- Opening Delimiter -

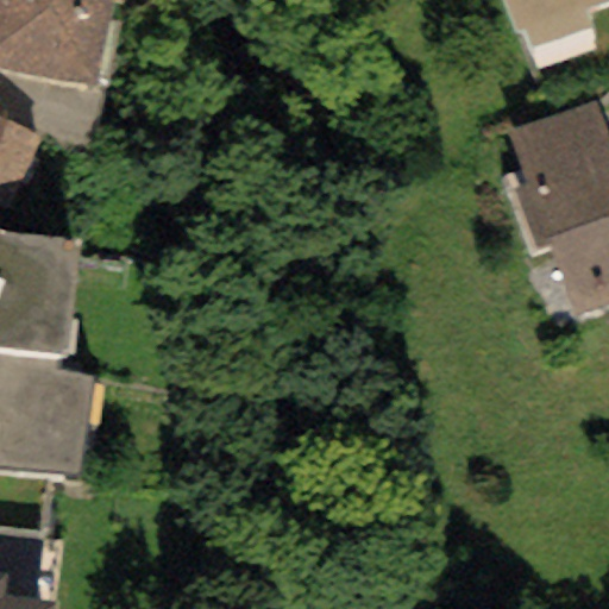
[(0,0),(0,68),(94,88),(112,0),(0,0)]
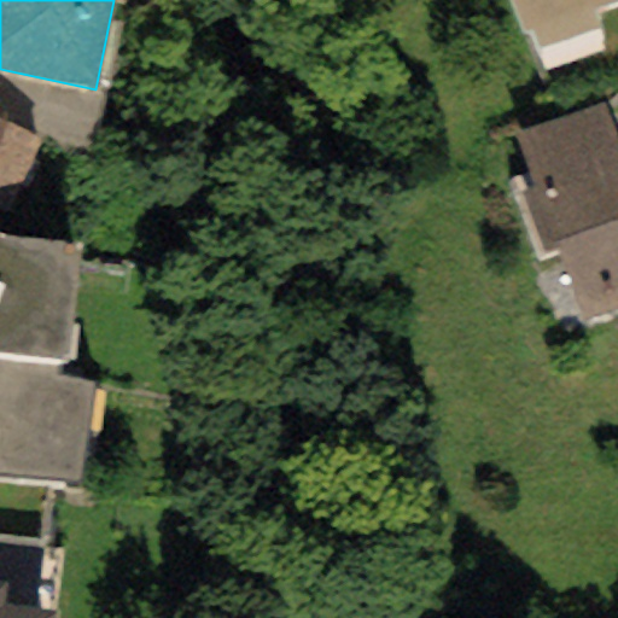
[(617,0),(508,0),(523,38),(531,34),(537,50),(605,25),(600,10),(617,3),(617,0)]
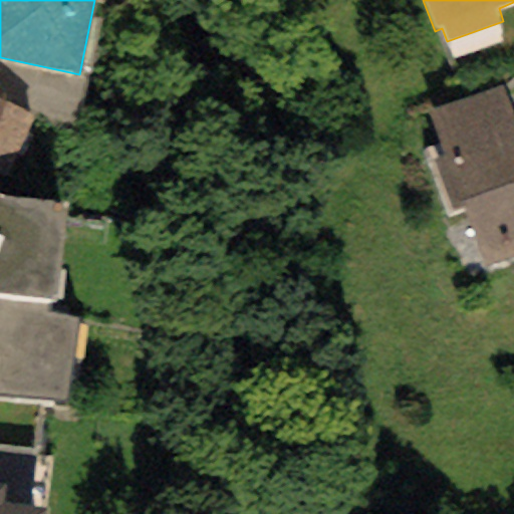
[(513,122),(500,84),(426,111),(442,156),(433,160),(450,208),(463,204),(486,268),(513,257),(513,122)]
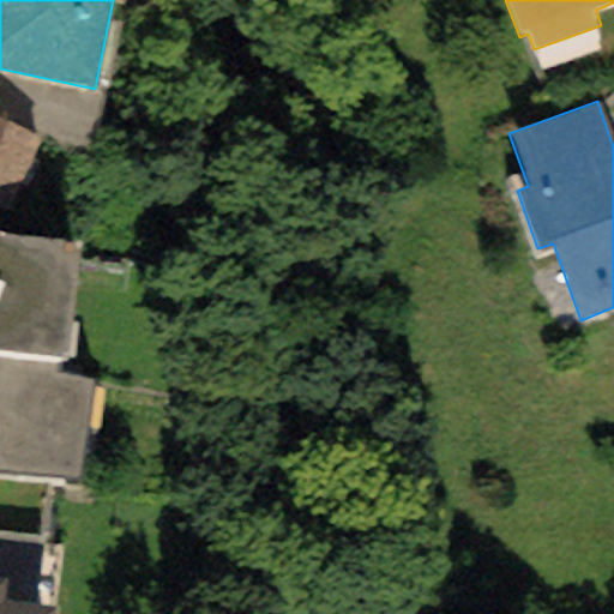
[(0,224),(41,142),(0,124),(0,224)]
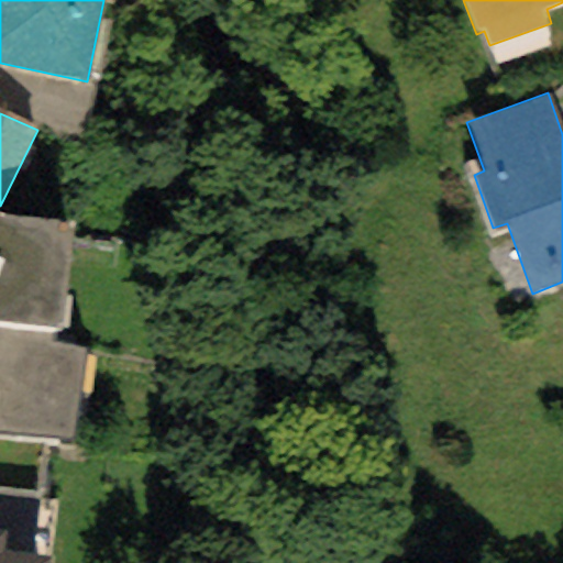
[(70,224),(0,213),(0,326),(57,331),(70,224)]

- Closing Delimiter -

*Work order*
Could you copy each line above exactly as written, minus any pictures?

*Task solution*
[(0,0),(0,68),(94,88),(112,0),(0,0)]
[(617,0),(508,0),(523,38),(531,34),(537,50),(605,25),(600,10),(617,3),(617,0)]
[(513,122),(500,84),(426,111),(442,156),(433,160),(450,208),(463,204),(486,268),(513,257),(513,122)]
[(0,224),(41,142),(0,124),(0,224)]
[(70,224),(0,213),(0,326),(57,331),(70,224)]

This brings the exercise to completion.